Problem to work on >>
Omit any pictures, and restate word for word only the lines from the one with "[(171,0),(160,31),(179,39),(195,1),(191,0),(171,0)]" through the end of the data below.

***

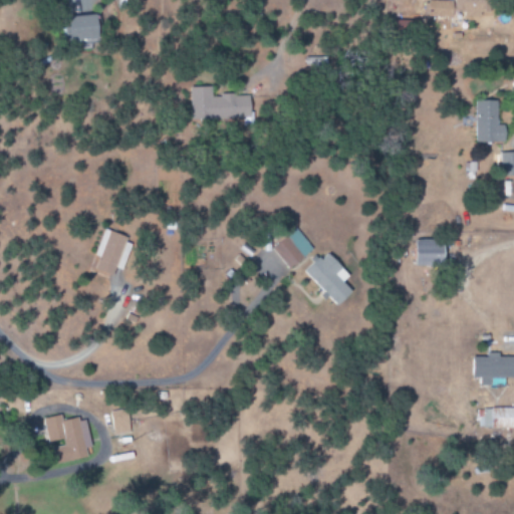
[(452,17),(452,12),(464,12),(464,16),(490,17),(490,0),(454,0),(454,1),(424,1),(424,16),(452,17)]
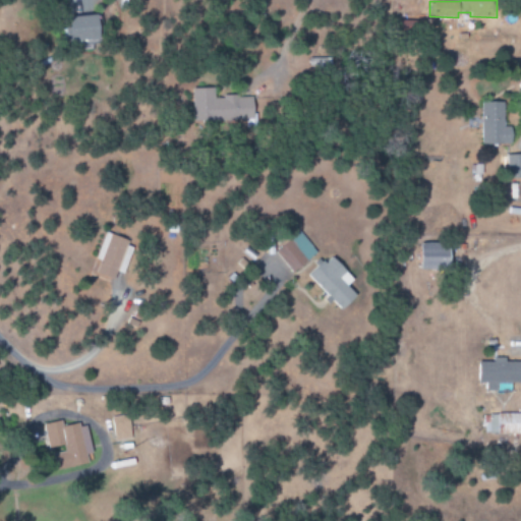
[(69,16),(69,27),(65,29),(65,42),(99,41),(98,15),(69,16)]
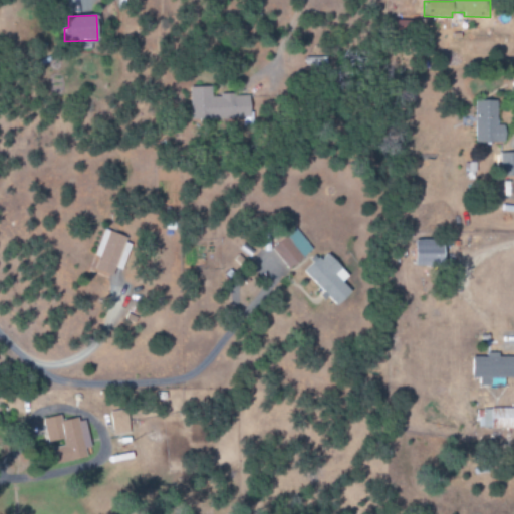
[(189,87),(190,120),(252,118),(251,94),(212,96),(211,87),(189,87)]
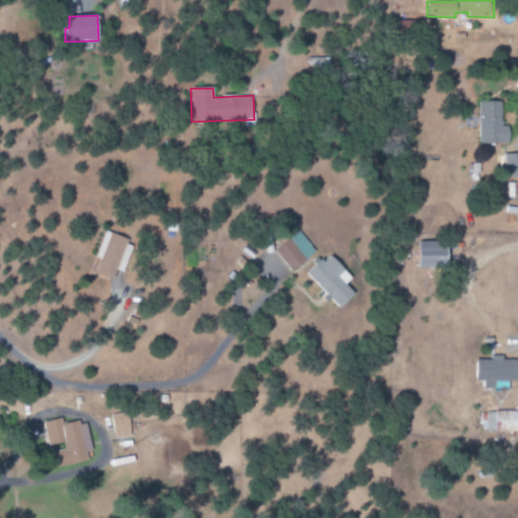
[(480,102),(479,144),(508,144),(508,126),(501,126),(501,102),(480,102)]
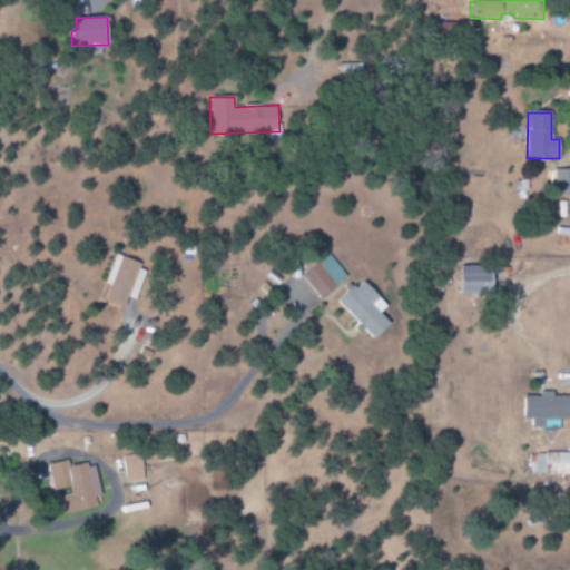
[(569,169),(554,169),(556,196),(569,195),(569,169)]
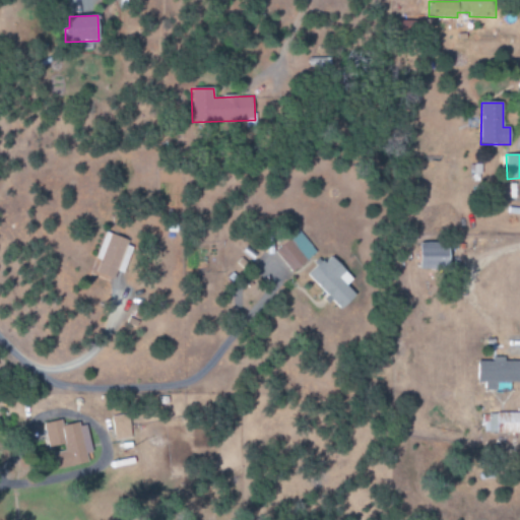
[(94,259),(101,261),(95,273),(112,280),(128,242),(106,233),(94,259)]
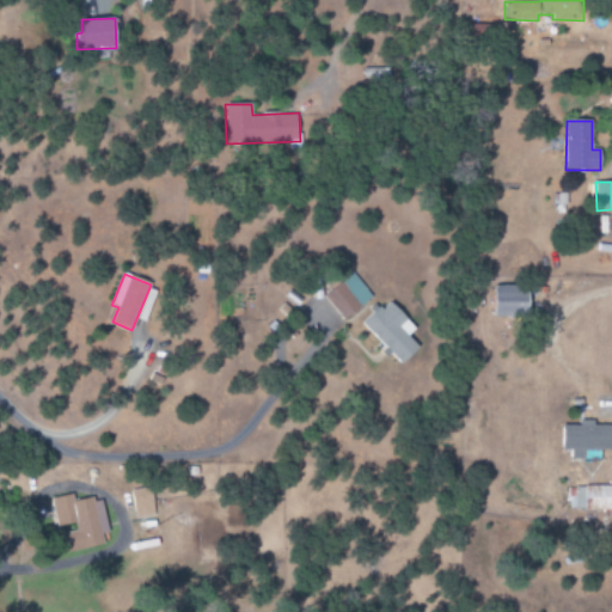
[(324,293),(342,320),(372,300),(354,274),(324,293)]
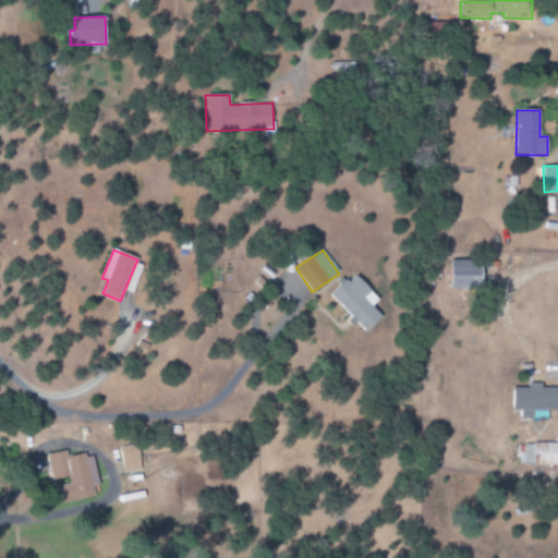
[(450,289),(482,289),(482,262),(450,262),(450,289)]
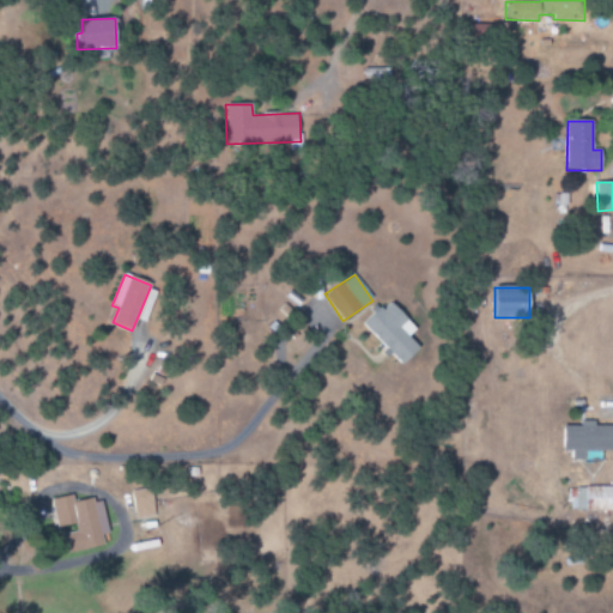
[(416,329),(389,301),(363,325),(401,365),(420,349),(408,337),(416,329)]
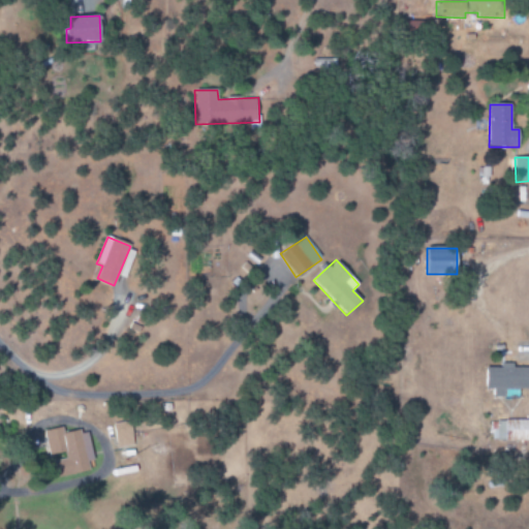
[(486,368),(486,390),(493,390),(493,397),(504,397),(504,390),(528,390),(528,368),(512,368),(512,364),(501,364),(501,368),(486,368)]
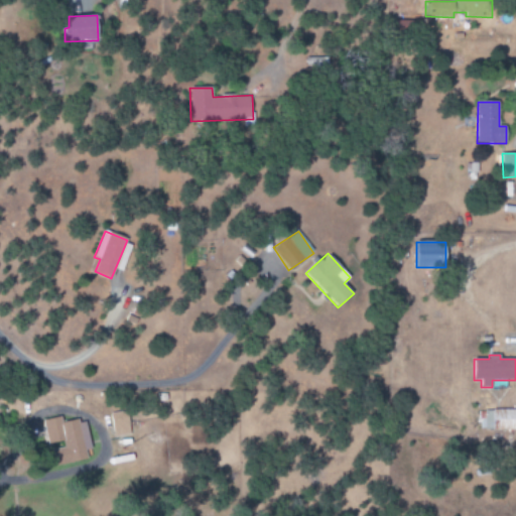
[(515,409),(480,410),(480,430),(515,429),(515,409)]
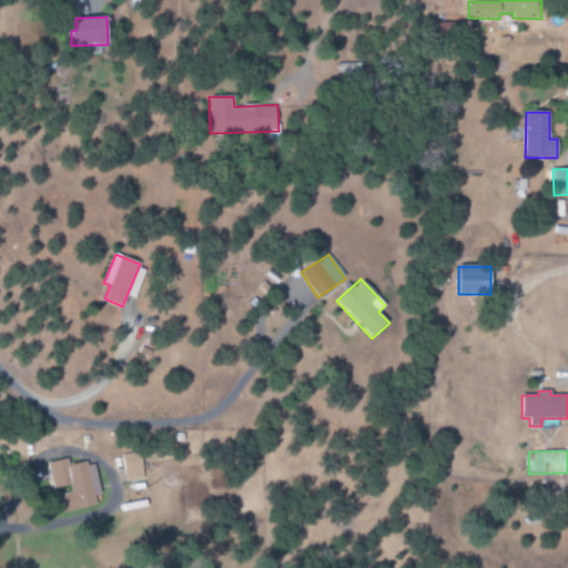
[(125,482),(144,477),(140,452),(121,456),(125,482)]
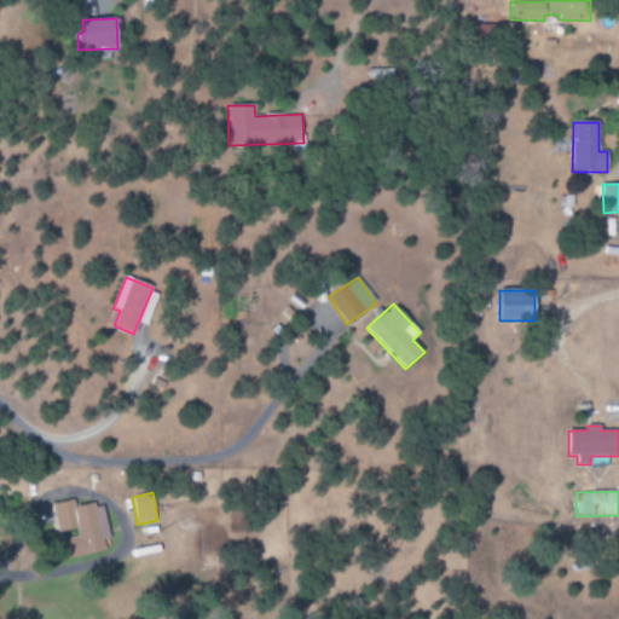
[(51,504),(57,533),(75,530),(76,537),(62,539),(65,559),(111,550),(102,503),(75,509),(74,501),(51,504)]
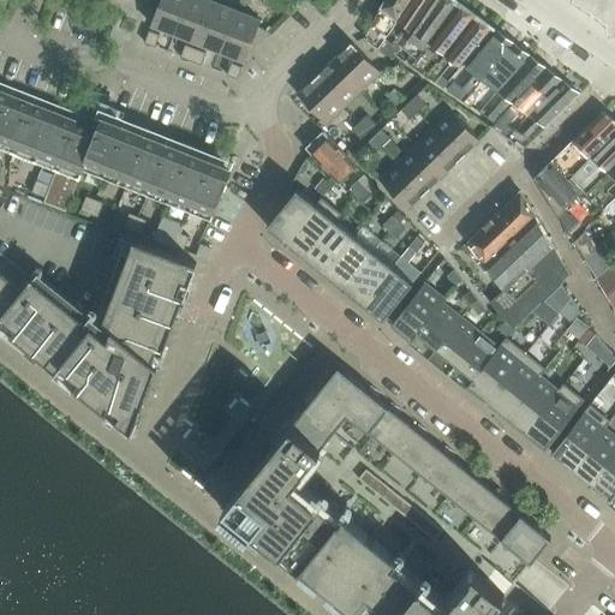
[(160,0),(151,25),(175,34),(187,0),(160,0)]
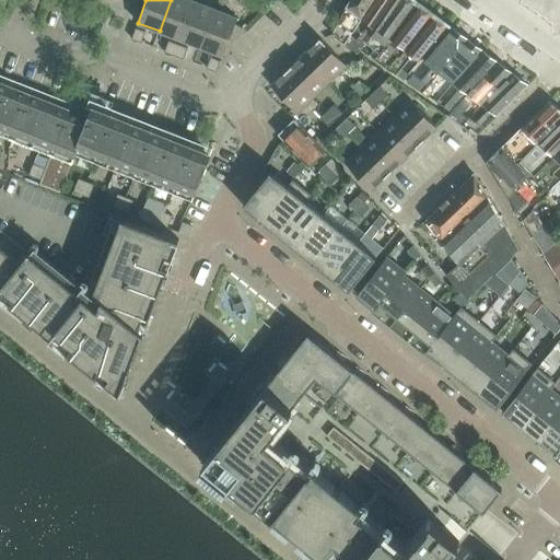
[(171,0),(160,31),(179,39),(195,1),(191,0),(171,0)]
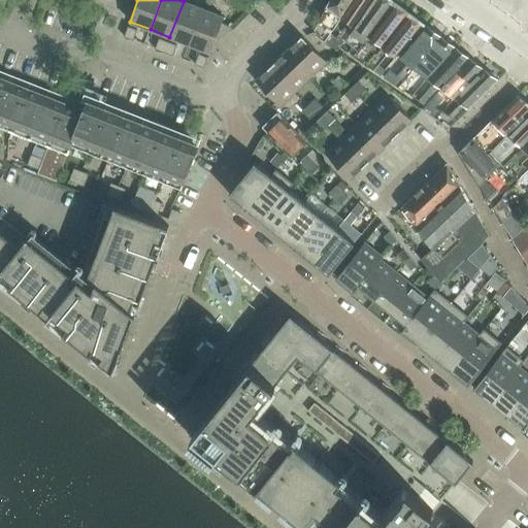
[(340,19),(351,0),(330,0),(326,8),(340,19)]
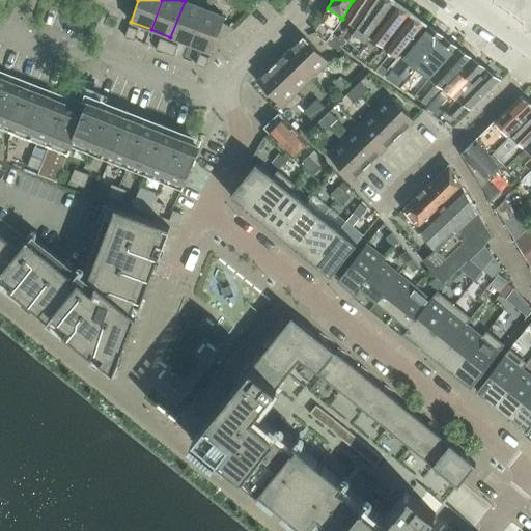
[(353,0),(342,19),(356,29),(373,0),(353,0)]
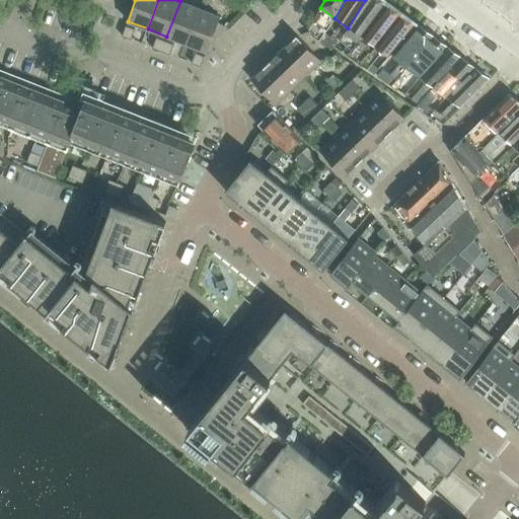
[(384,0),(365,0),(348,28),(361,39),(386,1),(384,0)]
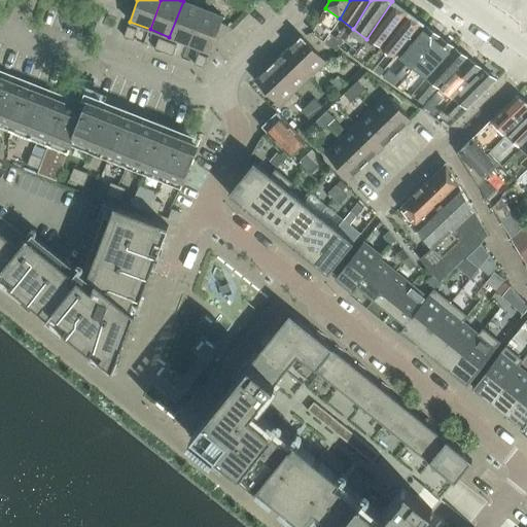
[(203,8),(183,1),(169,37),(188,44),(203,8)]
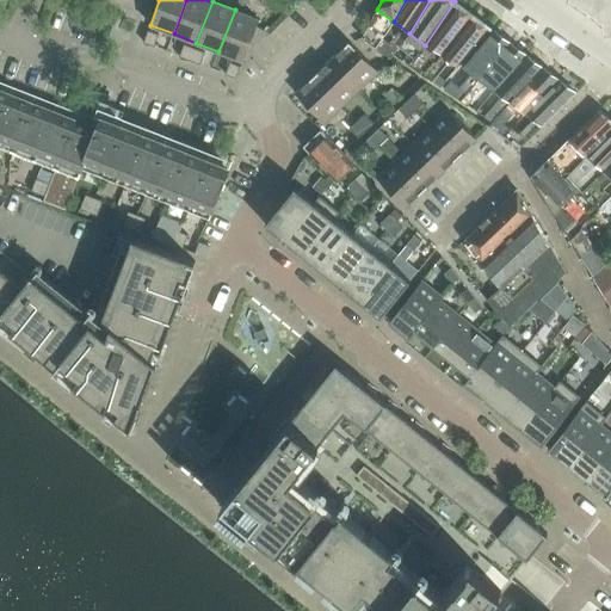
[(425,45),(442,57),(471,13),(455,1),(425,45)]
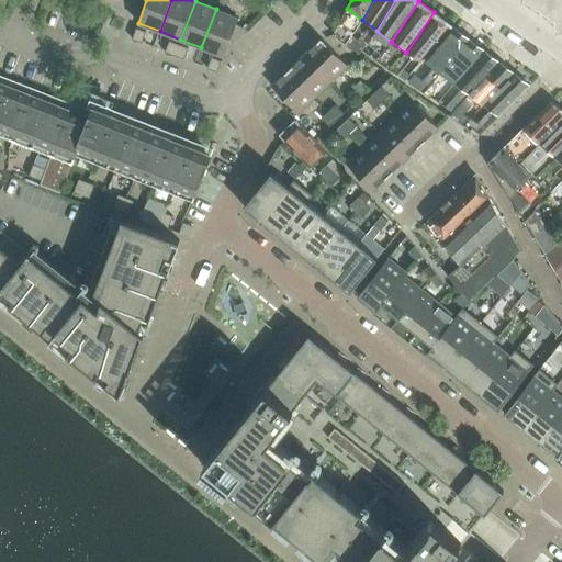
[(216,9),(201,47),(223,56),(238,18),(216,9)]
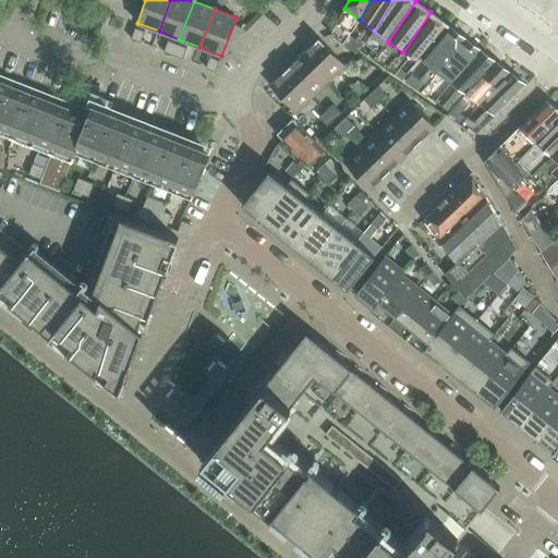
[(431,12),(403,52),(417,62),(446,24),(431,12)]
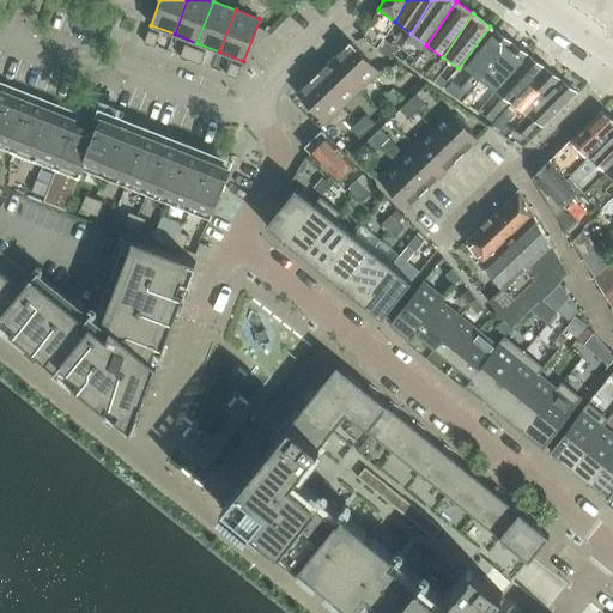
[(465,67),(481,79),(510,42),(493,29),(465,67)]
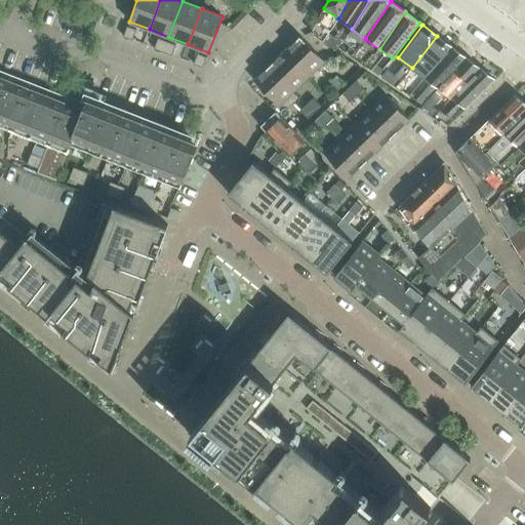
[(123,36),(132,40),(136,29),(127,26),(123,36)]
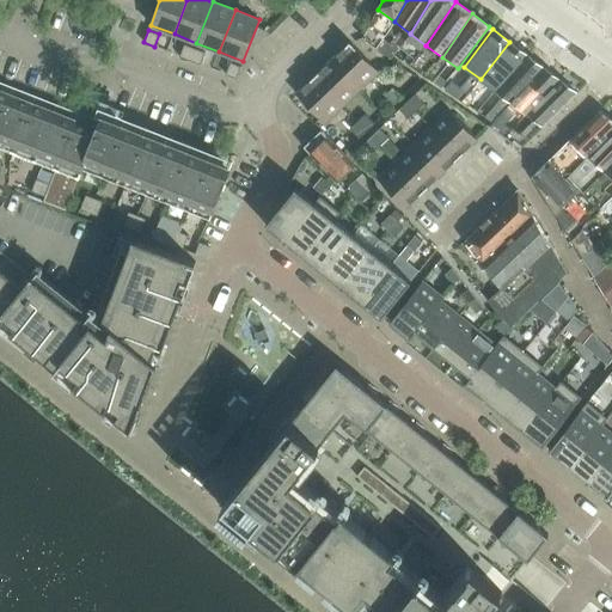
[(349,42),(331,59),(360,89),(378,72),(349,42)]
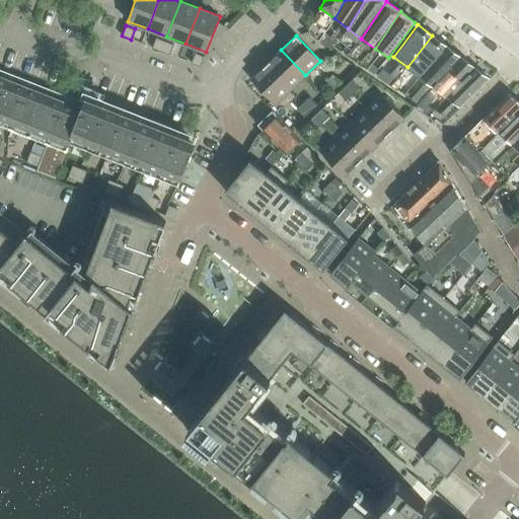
[(408,67),(421,77),(446,46),(432,35),(408,67)]
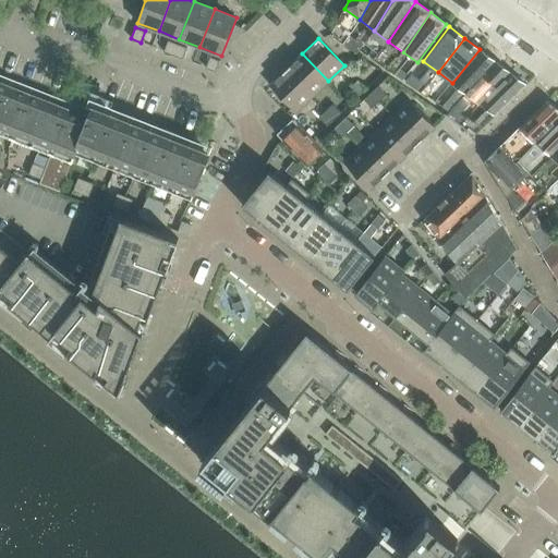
[(164,51),(173,55),(178,44),(168,40),(164,51)]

***

Result >>
[(171,0),(160,31),(179,39),(195,1),(191,0),(171,0)]
[(340,19),(351,0),(330,0),(326,8),(340,19)]
[(353,0),(342,19),(356,29),(373,0),(353,0)]
[(384,0),(365,0),(348,28),(361,39),(386,1),(384,0)]
[(203,8),(183,1),(169,37),(188,44),(203,8)]
[(425,45),(442,57),(471,13),(455,1),(425,45)]
[(216,9),(201,47),(223,56),(238,18),(216,9)]
[(431,12),(403,52),(417,62),(446,24),(431,12)]
[(465,67),(481,79),(510,42),(493,29),(465,67)]
[(123,36),(132,40),(136,29),(127,26),(123,36)]
[(349,42),(331,59),(360,89),(378,72),(349,42)]
[(408,67),(421,77),(446,46),(432,35),(408,67)]
[(164,51),(173,55),(178,44),(168,40),(164,51)]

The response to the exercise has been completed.